== WORK TASK ==
In the listing below, start your output at the line with "red house: 5 -> 4" and end it after the line with "red watering can: 6 -> 7", copying every line exactly.

───── INFORMATION PROVIDED

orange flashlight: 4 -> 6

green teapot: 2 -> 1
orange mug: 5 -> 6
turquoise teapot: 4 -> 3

──────────
───── INFORMATION PROVIDED

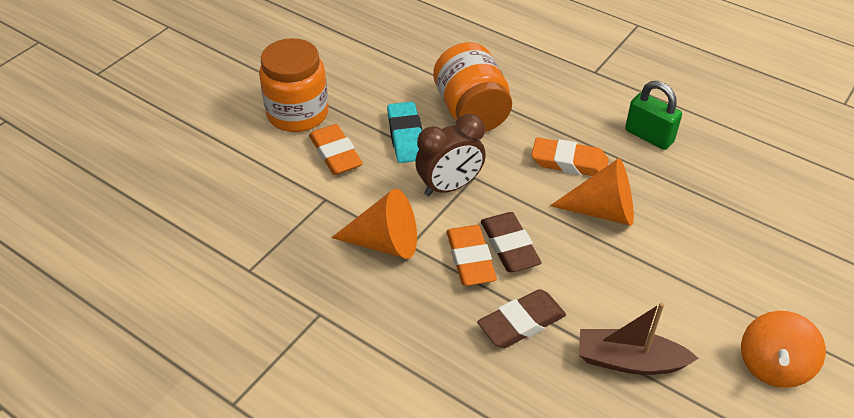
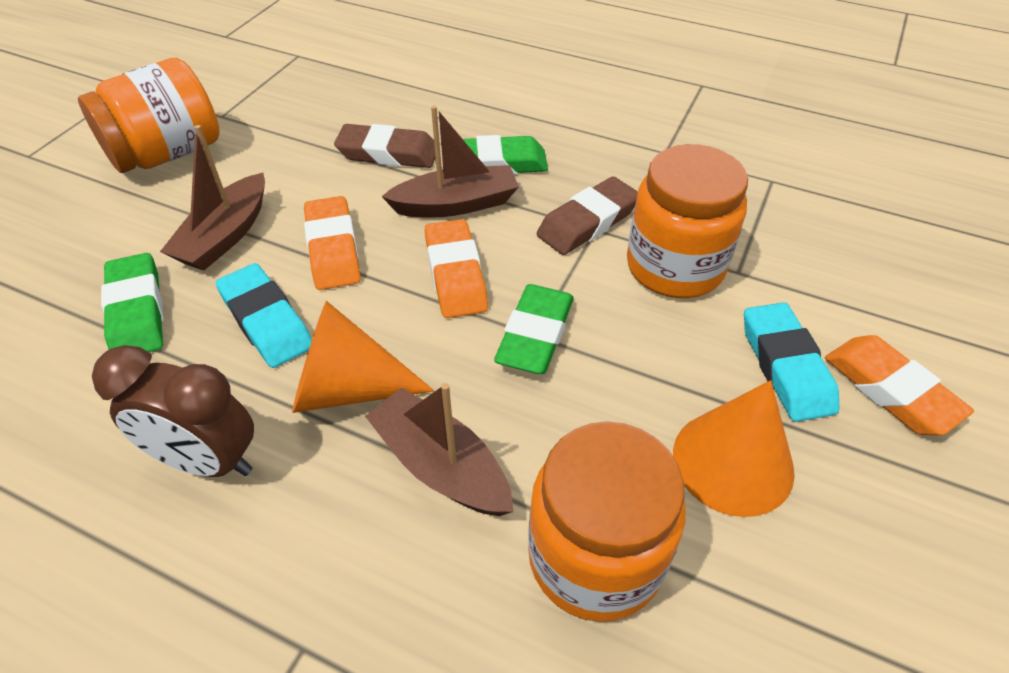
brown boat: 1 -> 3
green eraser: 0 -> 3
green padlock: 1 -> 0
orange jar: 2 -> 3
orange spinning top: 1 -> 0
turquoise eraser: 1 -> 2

──────────
───── INFORMATION PROVIDED

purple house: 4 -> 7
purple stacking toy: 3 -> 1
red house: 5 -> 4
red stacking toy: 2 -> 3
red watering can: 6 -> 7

──────────

== ANSWER SECTION ==
red house: 5 -> 4
red stacking toy: 2 -> 3
red watering can: 6 -> 7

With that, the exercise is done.